== Data records ==
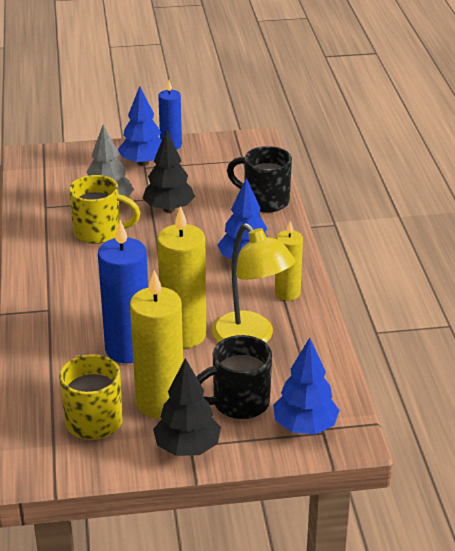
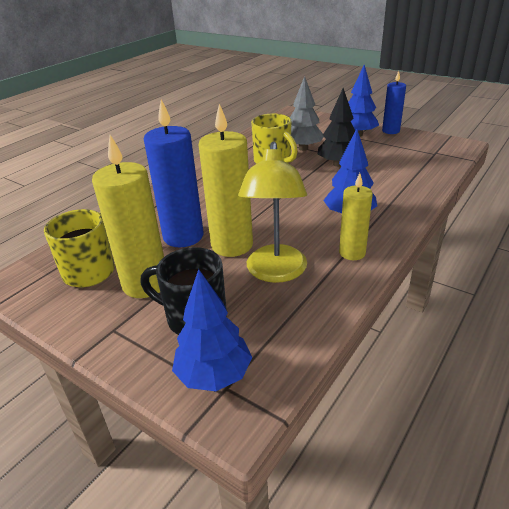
camera: 45 degrees right, 0 degrees up
black tree [153,358,221,456] -> none
black mug [227,146,292,213] -> none

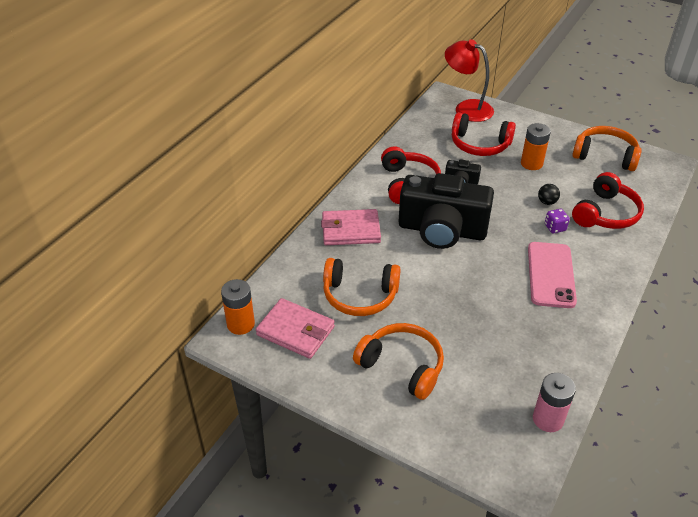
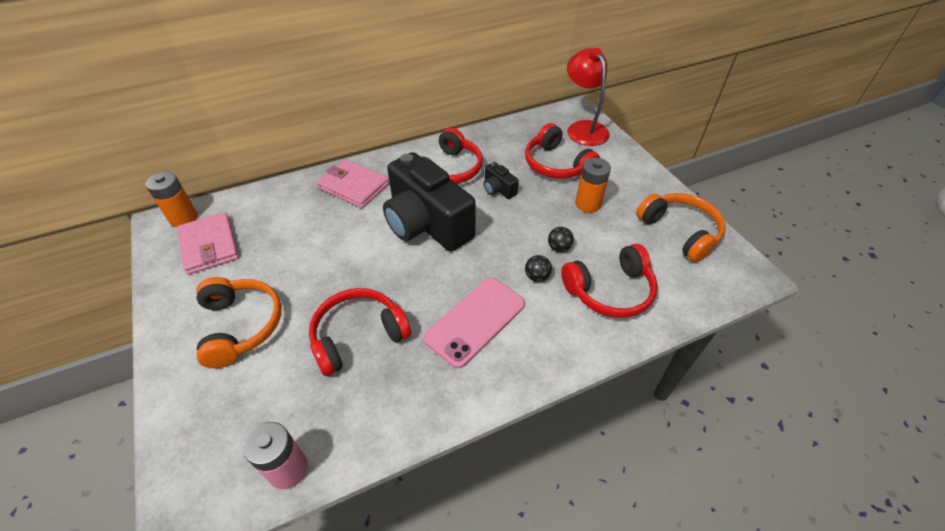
camera: 35 degrees right, 5 degrees up
orange headphones [323,258,401,316] -> none
purple dice [545,209,570,234] -> black ball [525,255,552,282]
none -> red headphones [309,288,411,376]

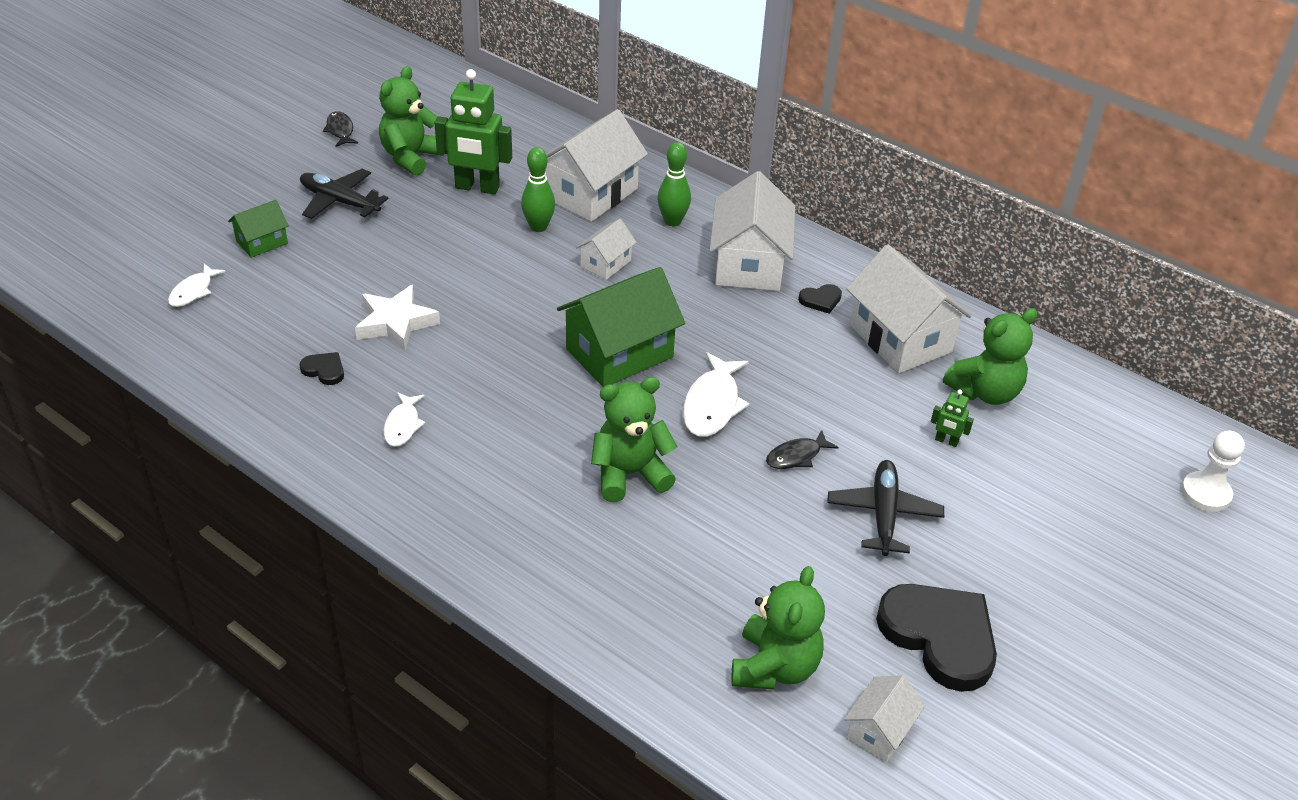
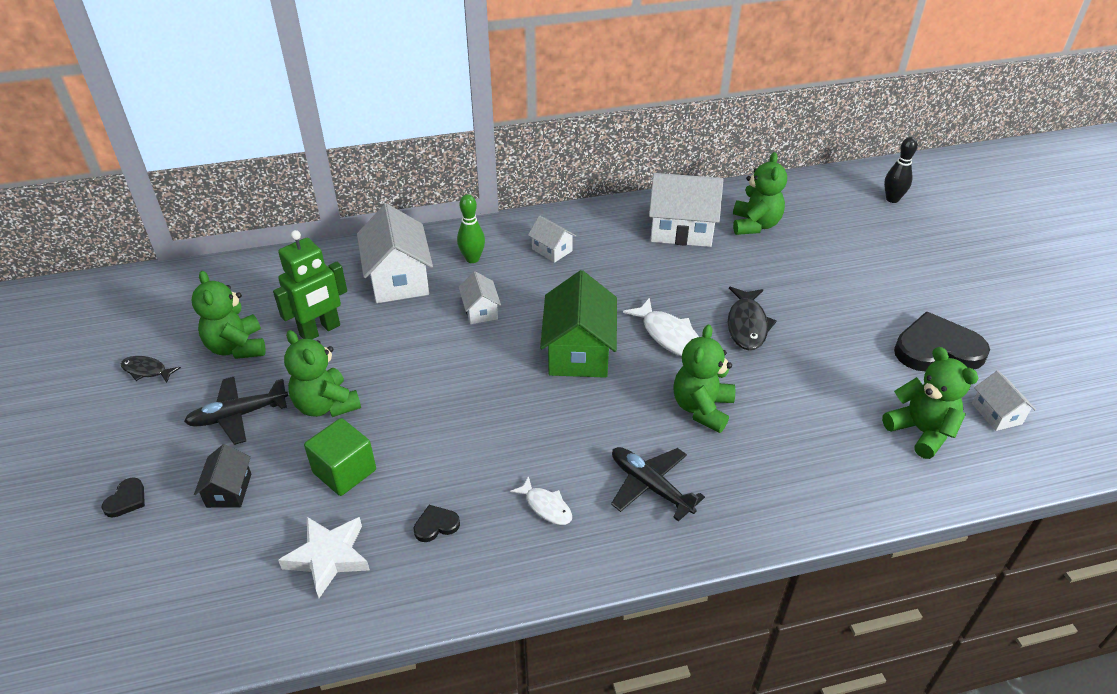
camera: 50 degrees left, 0 degrees up
white fish [168,263,226,307] -> none
green house [228,200,289,258] -> black house [194,444,251,508]
white star [355,285,440,351] -> white star moved to [278,517,370,598]
green bowling pin [521,147,555,232] -> none
white house [710,171,795,291] -> white house [528,216,576,263], size x0.52
black fish [766,430,839,469] -> black fish [728,287,777,351], size x1.64
black heart [798,284,842,314] -> black heart moved to [101,477,145,518]
black plane [827,460,944,556] -> black plane moved to [611,447,705,522]
green robot [931,390,974,447] -> none
white pawn [1181,430,1245,512] -> black bowling pin [884,137,918,203]
none -> green teddy bear [284,330,361,417]
none -> green cube [304,418,376,496]

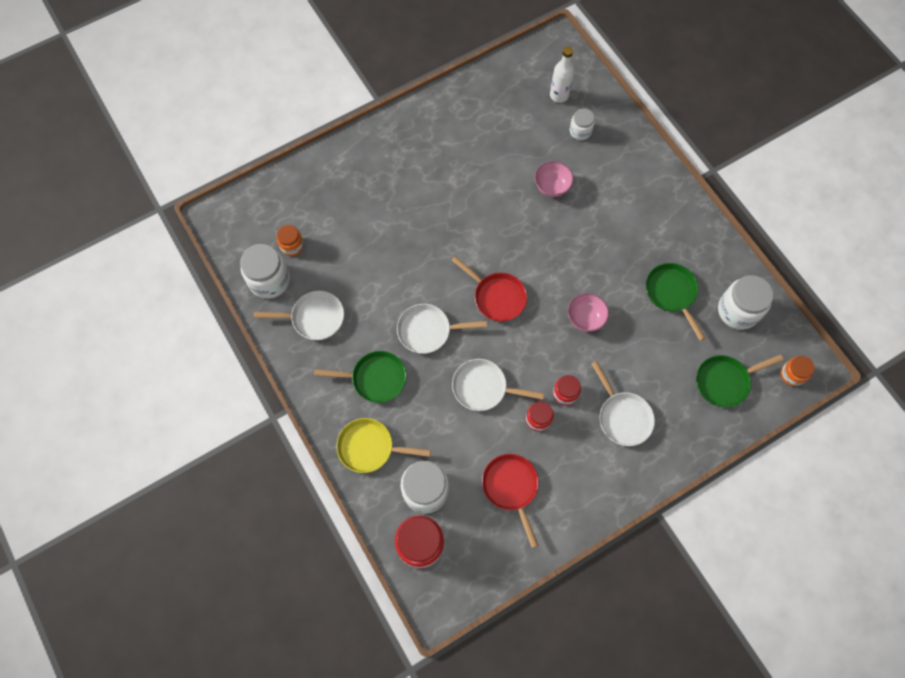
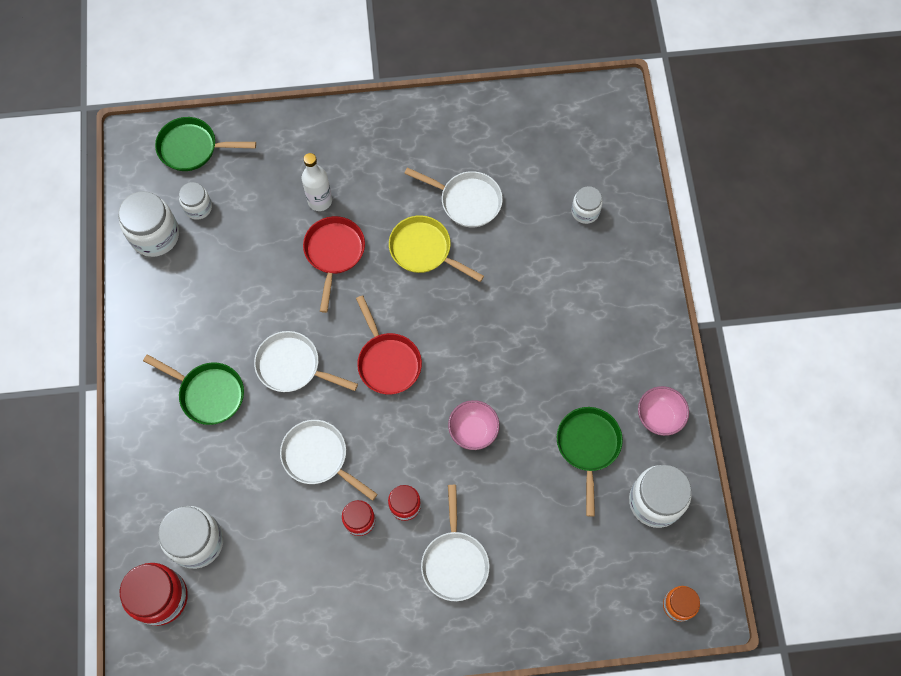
camera: 25 degrees right, 0 degrees up
white pan [254,291,344,340] -> white pan moved to [404,167,503,227]
orange jar [277,225,304,256] -> white jar [179,182,212,220]
yellow pan [336,418,431,473] -> yellow pan moved to [389,215,484,282]
red pan [482,454,539,548] -> red pan moved to [303,216,365,313]
pink bowl [534,161,574,197] -> pink bowl moved to [638,386,689,436]
white bottle [550,46,574,103] -> white bottle moved to [302,153,332,211]
green pan [696,354,784,407] -> green pan moved to [155,117,256,171]

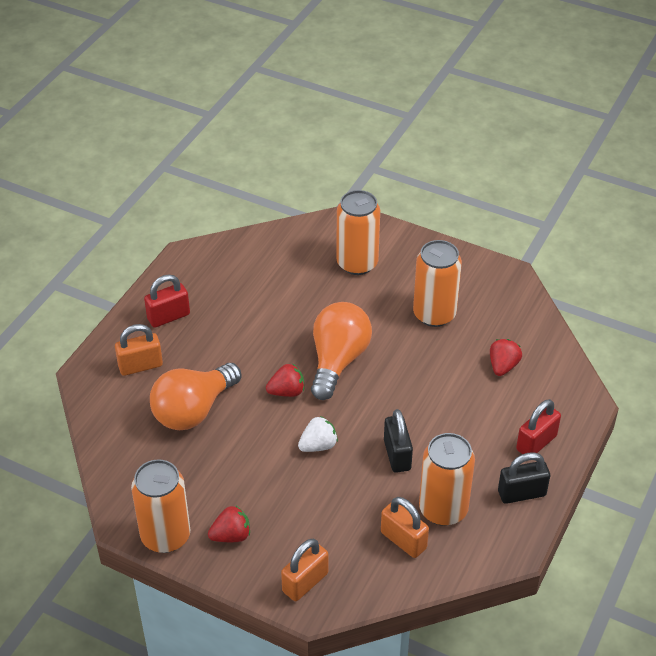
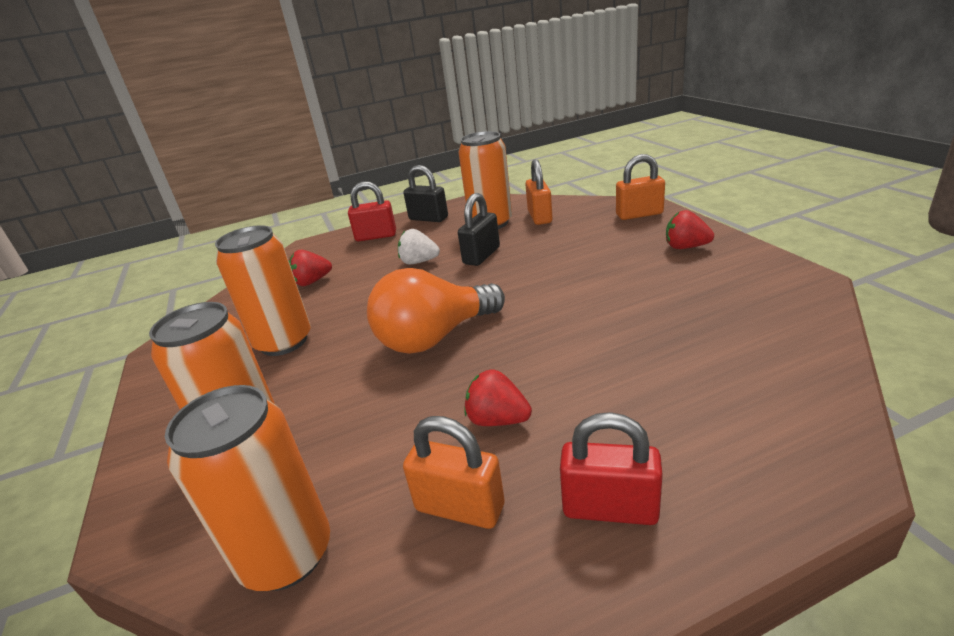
camera: 135 degrees left, 15 degrees down
orange padlock [115,324,163,376] -> orange padlock moved to [403,416,505,529]
orange can [131,460,190,553] -> orange can moved to [165,385,330,591]
orange light bulb [150,363,241,430] -> none
red strawberry [266,364,304,397] -> red strawberry moved to [464,369,532,426]
white strawberry [298,416,338,452] -> white strawberry moved to [398,229,440,264]

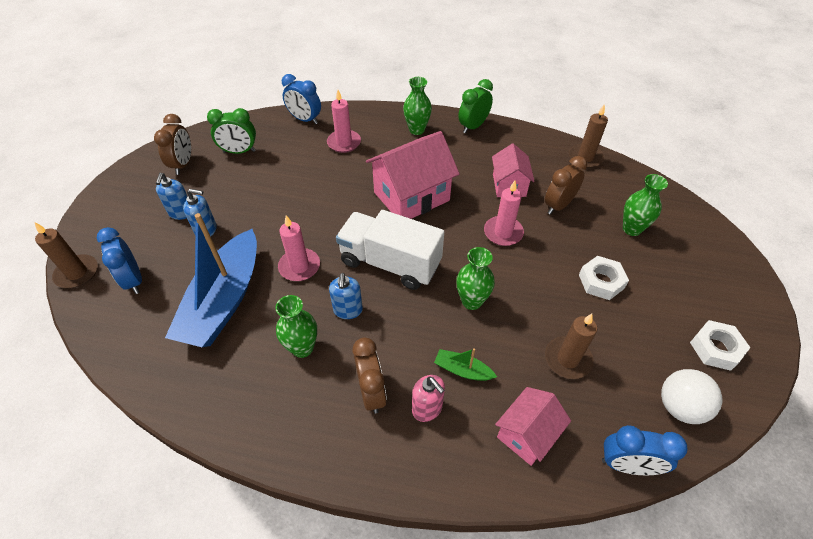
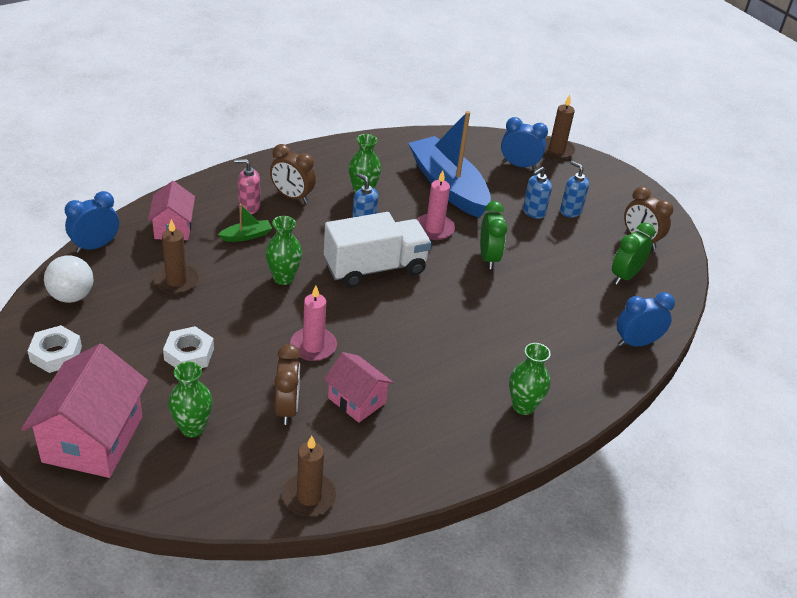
camera: 130 degrees right, 10 degrees down
pink candle [327,90,361,153] -> none
pink house [366,131,460,219] -> pink house moved to [21,344,148,478]
green clock [458,79,493,133] -> green clock moved to [480,201,507,269]

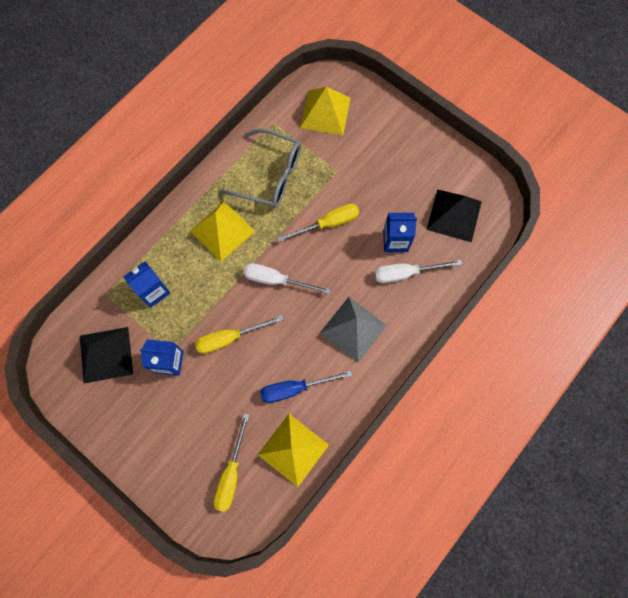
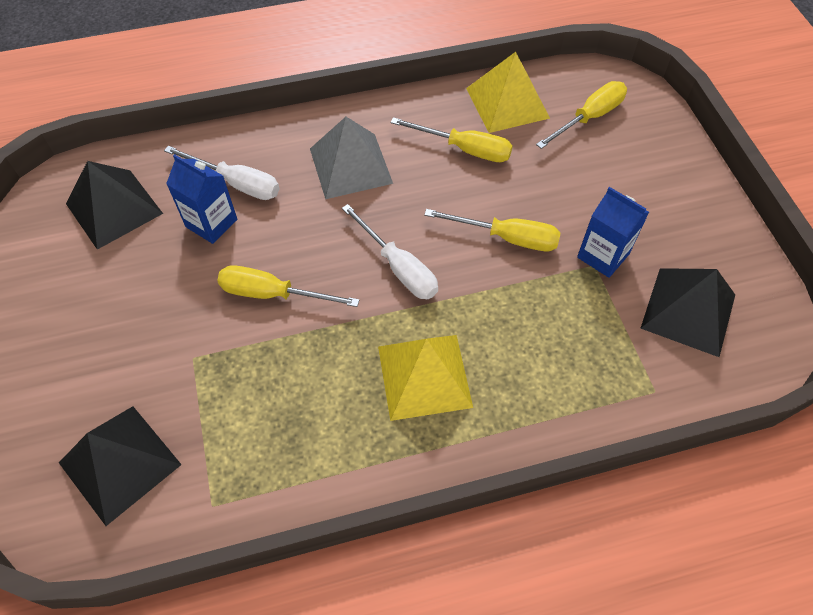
camera: 145 degrees left, 15 degrees down
blue carton [123,261,170,308] -> none
grey glasses [219,129,301,208] -> none
blue screwdriver [260,371,352,403] -> yellow screwdriver [391,117,513,162]
yellow pyramid [300,87,351,136] -> black pyramid [59,406,182,526]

== Exercise directions ==
Nothing but an exact copy is asked for: the lines from the start of the records through the line with "green bowling pin [521,147,555,232] -> none", both ends included, minus any pictures.

== Answer section ==
camera: 45 degrees right, 0 degrees up
black tree [153,358,221,456] -> none
black mug [227,146,292,213] -> none

camera: 35 degrees right, 5 degrees up
orange headphones [323,258,401,316] -> none
purple dice [545,209,570,234] -> black ball [525,255,552,282]
none -> red headphones [309,288,411,376]

camera: 50 degrees left, 0 degrees up
white fish [168,263,226,307] -> none
green house [228,200,289,258] -> black house [194,444,251,508]
white star [355,285,440,351] -> white star moved to [278,517,370,598]
green bowling pin [521,147,555,232] -> none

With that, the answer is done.